**Set task**:
Find each line in the listing below that contains the string "coordinates", and copy those lines out in full.

**Extracted records**:

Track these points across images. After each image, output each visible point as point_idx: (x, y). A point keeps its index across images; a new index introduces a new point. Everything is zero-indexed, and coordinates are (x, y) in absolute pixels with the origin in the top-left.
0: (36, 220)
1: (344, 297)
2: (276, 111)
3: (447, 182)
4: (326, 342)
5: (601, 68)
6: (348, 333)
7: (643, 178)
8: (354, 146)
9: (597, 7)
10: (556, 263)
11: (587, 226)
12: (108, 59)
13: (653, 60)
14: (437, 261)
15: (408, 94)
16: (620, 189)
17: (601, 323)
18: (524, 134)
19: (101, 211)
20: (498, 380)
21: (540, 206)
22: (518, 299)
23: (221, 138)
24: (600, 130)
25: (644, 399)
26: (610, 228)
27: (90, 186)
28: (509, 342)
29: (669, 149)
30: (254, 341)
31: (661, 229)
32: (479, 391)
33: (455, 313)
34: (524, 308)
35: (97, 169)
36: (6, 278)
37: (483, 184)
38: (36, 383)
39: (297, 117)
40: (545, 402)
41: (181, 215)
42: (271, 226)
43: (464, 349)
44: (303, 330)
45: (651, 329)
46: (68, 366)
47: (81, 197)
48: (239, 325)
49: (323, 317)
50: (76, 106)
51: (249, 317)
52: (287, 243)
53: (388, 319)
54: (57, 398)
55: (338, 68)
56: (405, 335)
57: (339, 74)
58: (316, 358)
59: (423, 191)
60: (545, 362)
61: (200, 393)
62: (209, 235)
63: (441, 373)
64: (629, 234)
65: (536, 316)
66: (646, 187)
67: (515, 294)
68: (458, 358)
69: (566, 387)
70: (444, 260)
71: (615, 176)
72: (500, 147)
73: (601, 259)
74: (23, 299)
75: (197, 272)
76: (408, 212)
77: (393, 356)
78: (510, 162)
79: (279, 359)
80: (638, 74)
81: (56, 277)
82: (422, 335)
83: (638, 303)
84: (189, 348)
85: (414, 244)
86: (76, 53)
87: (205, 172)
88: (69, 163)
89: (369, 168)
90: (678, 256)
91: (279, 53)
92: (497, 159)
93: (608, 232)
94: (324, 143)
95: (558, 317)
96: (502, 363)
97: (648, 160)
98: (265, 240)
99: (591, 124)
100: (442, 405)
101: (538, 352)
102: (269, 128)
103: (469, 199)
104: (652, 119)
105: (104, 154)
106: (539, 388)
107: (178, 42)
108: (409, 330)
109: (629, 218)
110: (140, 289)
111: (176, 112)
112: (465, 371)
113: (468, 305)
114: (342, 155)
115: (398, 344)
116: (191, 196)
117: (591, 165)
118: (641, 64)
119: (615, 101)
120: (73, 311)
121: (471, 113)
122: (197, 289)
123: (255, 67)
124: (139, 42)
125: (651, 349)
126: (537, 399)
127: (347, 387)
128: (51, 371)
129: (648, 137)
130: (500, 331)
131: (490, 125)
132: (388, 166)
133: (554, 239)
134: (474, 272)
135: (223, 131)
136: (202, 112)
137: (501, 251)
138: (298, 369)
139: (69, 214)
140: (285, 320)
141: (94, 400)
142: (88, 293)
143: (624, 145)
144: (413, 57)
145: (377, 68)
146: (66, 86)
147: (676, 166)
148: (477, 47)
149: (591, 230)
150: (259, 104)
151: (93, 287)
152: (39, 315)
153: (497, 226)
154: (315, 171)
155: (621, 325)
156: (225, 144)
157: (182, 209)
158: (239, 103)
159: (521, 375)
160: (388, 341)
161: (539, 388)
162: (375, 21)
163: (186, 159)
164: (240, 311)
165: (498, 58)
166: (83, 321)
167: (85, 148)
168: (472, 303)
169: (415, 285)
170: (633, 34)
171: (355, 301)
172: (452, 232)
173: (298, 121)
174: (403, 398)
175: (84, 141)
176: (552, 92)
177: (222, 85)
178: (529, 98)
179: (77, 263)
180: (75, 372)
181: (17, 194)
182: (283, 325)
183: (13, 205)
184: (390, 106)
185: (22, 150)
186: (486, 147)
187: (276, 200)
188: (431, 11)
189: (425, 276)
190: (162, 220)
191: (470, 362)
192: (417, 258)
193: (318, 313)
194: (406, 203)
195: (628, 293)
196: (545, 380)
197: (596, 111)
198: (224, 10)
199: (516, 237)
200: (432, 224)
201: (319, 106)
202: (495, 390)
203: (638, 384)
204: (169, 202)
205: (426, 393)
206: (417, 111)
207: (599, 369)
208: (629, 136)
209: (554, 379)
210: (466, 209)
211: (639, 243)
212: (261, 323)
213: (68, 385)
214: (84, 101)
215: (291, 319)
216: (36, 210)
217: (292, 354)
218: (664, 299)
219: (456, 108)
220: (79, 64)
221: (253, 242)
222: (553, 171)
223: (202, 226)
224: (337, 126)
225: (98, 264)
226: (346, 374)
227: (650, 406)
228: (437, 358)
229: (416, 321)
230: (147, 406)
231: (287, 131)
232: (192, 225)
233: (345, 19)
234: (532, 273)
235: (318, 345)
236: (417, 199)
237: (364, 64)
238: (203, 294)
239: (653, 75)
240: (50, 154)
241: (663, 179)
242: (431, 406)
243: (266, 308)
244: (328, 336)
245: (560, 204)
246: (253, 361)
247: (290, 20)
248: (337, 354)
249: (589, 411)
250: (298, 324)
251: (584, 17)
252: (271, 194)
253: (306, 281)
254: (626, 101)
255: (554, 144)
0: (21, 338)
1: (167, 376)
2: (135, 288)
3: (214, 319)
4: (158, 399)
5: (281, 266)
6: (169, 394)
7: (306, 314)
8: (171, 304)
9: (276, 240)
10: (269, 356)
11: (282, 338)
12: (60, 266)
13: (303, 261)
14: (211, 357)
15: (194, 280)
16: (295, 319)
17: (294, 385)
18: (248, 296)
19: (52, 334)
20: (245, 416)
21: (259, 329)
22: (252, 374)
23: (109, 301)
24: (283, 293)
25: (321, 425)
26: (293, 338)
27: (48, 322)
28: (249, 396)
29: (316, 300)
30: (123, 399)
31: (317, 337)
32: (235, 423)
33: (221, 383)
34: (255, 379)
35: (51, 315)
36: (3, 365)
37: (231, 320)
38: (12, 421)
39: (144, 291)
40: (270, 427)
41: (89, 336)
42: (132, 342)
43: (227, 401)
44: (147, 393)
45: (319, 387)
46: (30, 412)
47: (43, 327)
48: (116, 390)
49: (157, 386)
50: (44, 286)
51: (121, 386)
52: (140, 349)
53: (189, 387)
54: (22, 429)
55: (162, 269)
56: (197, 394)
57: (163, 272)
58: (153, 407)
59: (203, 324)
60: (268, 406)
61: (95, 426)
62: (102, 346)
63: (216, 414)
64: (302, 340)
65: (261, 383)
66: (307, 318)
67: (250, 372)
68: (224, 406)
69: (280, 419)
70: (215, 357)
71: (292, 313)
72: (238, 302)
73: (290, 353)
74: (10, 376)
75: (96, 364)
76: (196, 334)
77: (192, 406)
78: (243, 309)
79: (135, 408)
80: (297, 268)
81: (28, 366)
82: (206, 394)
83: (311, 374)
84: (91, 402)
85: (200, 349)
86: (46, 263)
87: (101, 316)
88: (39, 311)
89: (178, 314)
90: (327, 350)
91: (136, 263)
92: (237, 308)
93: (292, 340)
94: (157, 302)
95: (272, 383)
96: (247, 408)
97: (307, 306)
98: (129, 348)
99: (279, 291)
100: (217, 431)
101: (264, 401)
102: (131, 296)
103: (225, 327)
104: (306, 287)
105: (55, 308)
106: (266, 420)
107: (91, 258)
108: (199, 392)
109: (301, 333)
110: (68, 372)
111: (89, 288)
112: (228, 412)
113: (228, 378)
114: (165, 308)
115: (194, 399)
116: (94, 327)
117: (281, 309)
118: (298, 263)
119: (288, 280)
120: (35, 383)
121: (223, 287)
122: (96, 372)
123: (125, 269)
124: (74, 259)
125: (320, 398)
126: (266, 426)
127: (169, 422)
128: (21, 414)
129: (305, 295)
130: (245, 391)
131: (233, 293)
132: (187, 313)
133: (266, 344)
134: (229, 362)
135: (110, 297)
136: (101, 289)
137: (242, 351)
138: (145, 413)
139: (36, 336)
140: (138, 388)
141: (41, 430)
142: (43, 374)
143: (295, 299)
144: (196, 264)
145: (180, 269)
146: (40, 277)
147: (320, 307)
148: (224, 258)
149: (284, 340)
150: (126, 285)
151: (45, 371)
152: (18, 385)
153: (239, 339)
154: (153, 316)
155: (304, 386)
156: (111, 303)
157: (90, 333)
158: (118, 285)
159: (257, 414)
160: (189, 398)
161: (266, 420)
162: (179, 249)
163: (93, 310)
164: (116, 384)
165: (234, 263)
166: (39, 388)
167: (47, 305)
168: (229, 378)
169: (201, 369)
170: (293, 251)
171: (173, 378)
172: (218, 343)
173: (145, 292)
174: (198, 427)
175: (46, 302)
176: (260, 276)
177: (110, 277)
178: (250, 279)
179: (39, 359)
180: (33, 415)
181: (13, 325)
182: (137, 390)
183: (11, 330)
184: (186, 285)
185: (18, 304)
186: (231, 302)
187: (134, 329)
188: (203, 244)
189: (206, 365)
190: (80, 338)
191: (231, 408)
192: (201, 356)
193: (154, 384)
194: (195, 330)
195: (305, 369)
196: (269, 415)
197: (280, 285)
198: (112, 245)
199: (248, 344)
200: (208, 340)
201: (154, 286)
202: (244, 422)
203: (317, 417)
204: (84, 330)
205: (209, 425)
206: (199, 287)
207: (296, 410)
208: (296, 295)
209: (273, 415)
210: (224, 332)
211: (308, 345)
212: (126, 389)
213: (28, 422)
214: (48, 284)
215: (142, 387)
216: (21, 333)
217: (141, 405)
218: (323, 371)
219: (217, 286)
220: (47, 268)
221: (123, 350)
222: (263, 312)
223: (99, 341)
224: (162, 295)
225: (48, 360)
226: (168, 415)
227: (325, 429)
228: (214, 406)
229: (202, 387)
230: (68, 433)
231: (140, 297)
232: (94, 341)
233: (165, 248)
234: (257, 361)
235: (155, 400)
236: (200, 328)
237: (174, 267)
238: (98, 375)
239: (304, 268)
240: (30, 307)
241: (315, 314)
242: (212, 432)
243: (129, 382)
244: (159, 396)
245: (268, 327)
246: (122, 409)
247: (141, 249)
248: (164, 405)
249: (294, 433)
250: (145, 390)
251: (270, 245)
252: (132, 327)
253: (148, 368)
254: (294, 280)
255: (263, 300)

**Full solution**:
Track these points across images. After each image, output each visible point as point_idx: (x, y). A point keeps its index across images; a new index introduces a new point. Everything is zero-indexed, and coordinates are (x, y) in absolute pixels with the origin in the top-left.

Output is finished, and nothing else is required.